_Task to complete_
The expected result is a word-for-word copy of the entries, minus any pictures.

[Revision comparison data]
::::

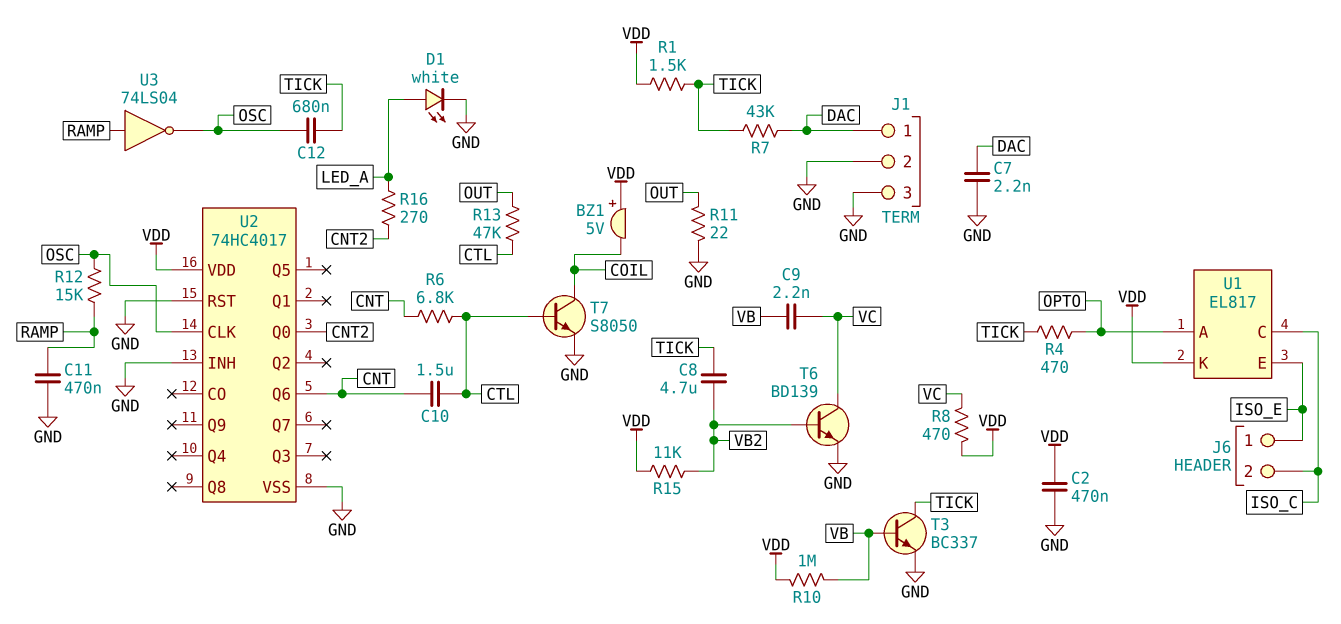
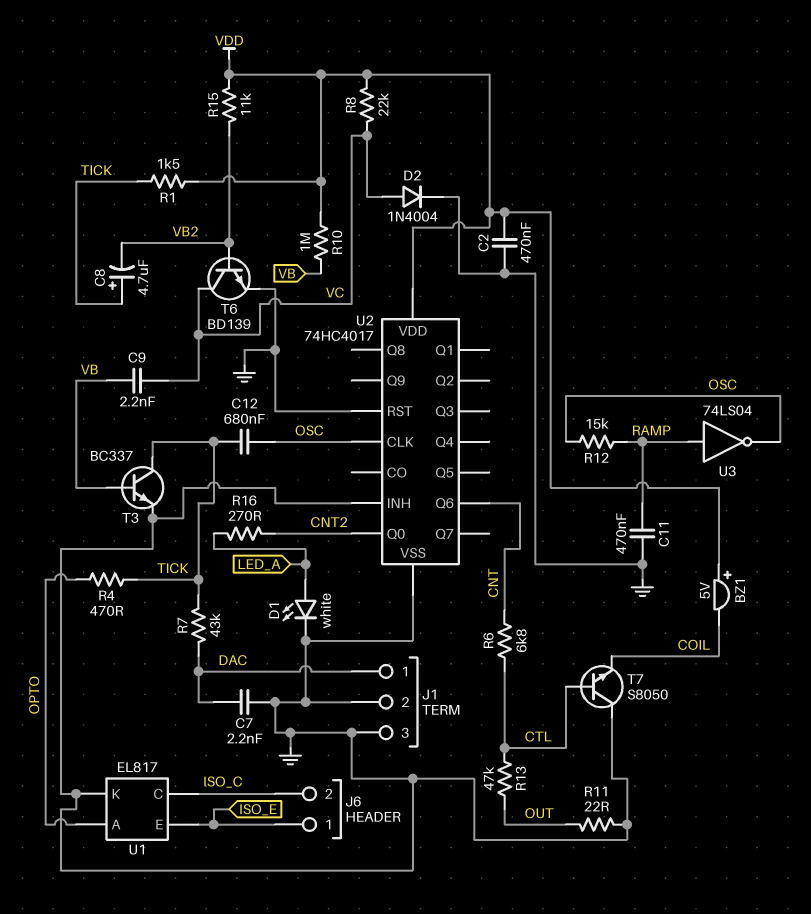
C8: 4.7uF (TICK, VB2) -> 4.7uF (plus TICK, minus VB2)
C10: 1.5uF (CNT, CTL) -> none
D2: none -> diode 1N4004 (A VC, K GND)
R8: 470 (VC, VDD) -> 22k (VC, VDD)
T7: NPN S8050 (B CTL, C COIL, E GND) -> NPN S8050 (B CTL, C GND, E COIL)
U1 pin K: VDD -> GND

::::

_Solution to this task_
C8: 4.7uF (TICK, VB2) -> 4.7uF (plus TICK, minus VB2)
C10: 1.5uF (CNT, CTL) -> none
D2: none -> diode 1N4004 (A VC, K GND)
R8: 470 (VC, VDD) -> 22k (VC, VDD)
T7: NPN S8050 (B CTL, C COIL, E GND) -> NPN S8050 (B CTL, C GND, E COIL)
U1 pin K: VDD -> GND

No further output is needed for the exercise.